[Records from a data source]
== Segment start ==

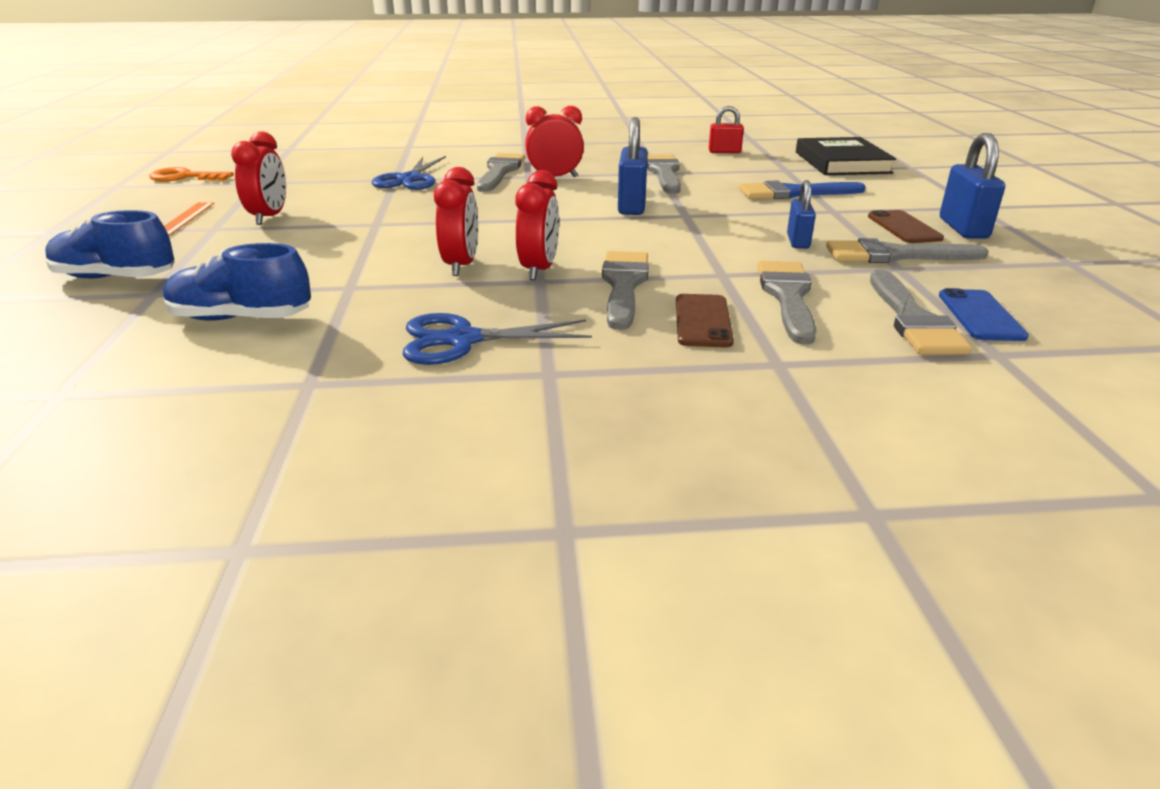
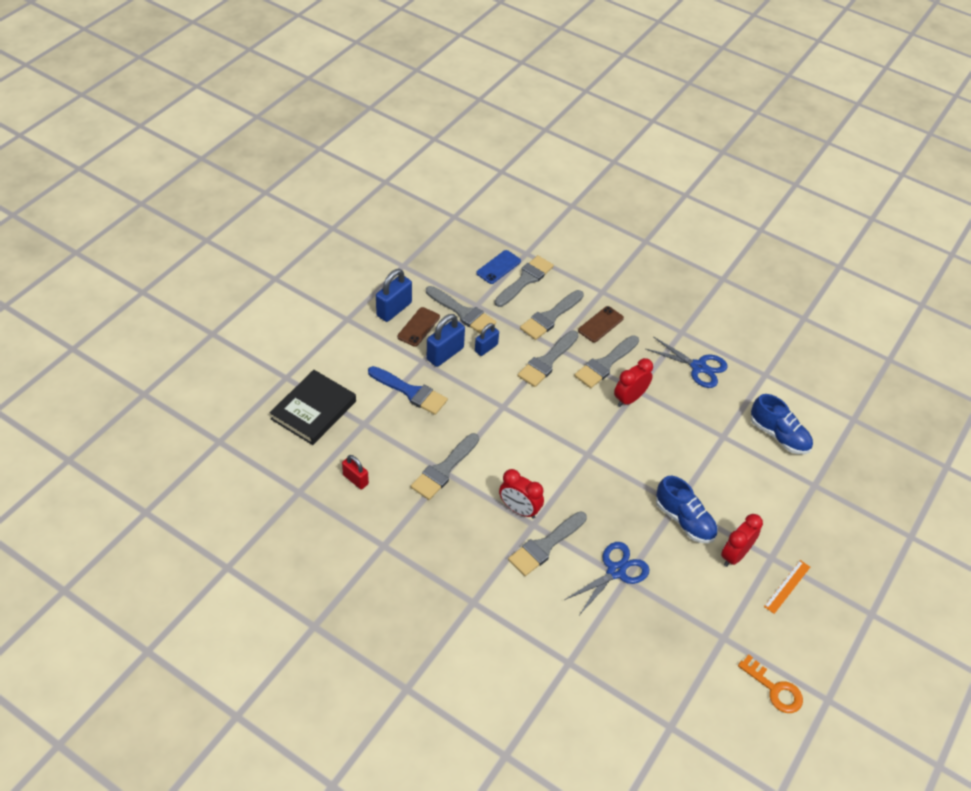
camera: 145 degrees left, 20 degrees up
(116, 278) = (831, 515): blue shoe -> blue shoe (684, 520)
(461, 265) = (662, 425): red clock -> none
(631, 206) = (519, 435): blue padlock -> blue padlock (445, 354)
(705, 259) = (547, 361): none -> grey brush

== Segment end ==

◆ TASK TO COMPLETE
Output nothing but the records, word for word, and none of their pictures.

◆ WRITTEN SOLUTION
camera: 145 degrees left, 20 degrees up
(116, 278) = (831, 515): blue shoe -> blue shoe (684, 520)
(461, 265) = (662, 425): red clock -> none
(631, 206) = (519, 435): blue padlock -> blue padlock (445, 354)
(705, 259) = (547, 361): none -> grey brush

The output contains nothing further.